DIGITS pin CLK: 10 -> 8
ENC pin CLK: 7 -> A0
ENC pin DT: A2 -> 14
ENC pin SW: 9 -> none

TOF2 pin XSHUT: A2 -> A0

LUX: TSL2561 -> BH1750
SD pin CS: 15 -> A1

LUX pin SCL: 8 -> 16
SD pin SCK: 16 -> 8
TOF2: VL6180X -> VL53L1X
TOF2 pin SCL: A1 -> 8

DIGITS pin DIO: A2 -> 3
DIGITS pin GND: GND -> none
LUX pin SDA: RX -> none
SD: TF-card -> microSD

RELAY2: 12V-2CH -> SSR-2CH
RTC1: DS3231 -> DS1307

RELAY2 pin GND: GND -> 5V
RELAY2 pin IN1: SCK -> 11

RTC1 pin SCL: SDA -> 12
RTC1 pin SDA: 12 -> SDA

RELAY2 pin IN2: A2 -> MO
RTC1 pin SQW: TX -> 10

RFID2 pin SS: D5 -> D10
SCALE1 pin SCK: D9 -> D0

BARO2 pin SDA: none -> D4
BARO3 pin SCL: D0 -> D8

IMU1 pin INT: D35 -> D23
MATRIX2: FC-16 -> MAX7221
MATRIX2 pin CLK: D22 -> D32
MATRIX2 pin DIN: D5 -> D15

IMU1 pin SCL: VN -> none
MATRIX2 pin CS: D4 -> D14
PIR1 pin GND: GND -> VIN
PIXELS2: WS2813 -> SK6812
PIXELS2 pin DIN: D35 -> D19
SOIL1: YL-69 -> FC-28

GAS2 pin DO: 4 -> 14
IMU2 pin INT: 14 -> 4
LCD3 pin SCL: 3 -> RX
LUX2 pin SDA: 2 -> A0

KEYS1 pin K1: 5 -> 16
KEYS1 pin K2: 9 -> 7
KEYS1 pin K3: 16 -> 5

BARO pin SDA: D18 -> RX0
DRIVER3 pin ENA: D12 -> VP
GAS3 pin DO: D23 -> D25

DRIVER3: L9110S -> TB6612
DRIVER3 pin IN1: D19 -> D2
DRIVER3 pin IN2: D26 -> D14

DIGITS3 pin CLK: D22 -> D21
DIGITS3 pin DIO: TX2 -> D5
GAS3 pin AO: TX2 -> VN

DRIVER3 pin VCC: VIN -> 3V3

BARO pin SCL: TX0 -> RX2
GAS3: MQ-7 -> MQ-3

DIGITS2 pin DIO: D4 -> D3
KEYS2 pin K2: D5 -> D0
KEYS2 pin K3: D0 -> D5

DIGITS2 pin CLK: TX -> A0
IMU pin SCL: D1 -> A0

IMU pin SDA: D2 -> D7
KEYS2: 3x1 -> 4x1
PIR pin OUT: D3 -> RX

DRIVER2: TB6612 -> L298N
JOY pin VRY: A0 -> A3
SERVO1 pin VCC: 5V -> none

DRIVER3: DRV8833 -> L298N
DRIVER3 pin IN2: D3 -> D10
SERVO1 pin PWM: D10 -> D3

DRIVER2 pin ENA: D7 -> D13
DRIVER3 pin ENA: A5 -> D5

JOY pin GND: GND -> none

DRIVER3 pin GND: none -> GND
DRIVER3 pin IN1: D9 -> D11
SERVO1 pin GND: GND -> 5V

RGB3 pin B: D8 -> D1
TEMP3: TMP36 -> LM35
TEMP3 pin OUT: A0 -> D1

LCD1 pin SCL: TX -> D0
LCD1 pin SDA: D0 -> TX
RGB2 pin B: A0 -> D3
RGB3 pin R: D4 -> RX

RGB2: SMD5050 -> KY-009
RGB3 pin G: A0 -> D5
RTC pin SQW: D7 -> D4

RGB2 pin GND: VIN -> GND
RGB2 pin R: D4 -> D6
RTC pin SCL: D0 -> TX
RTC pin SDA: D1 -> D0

• PROBLEM DETAILS: Check each line of the material for the word "none". Copy the ones that have it.

• RESPONSE AREA:
ENC pin SW: 9 -> none
DIGITS pin GND: GND -> none
LUX pin SDA: RX -> none
BARO2 pin SDA: none -> D4
IMU1 pin SCL: VN -> none
SERVO1 pin VCC: 5V -> none
JOY pin GND: GND -> none
DRIVER3 pin GND: none -> GND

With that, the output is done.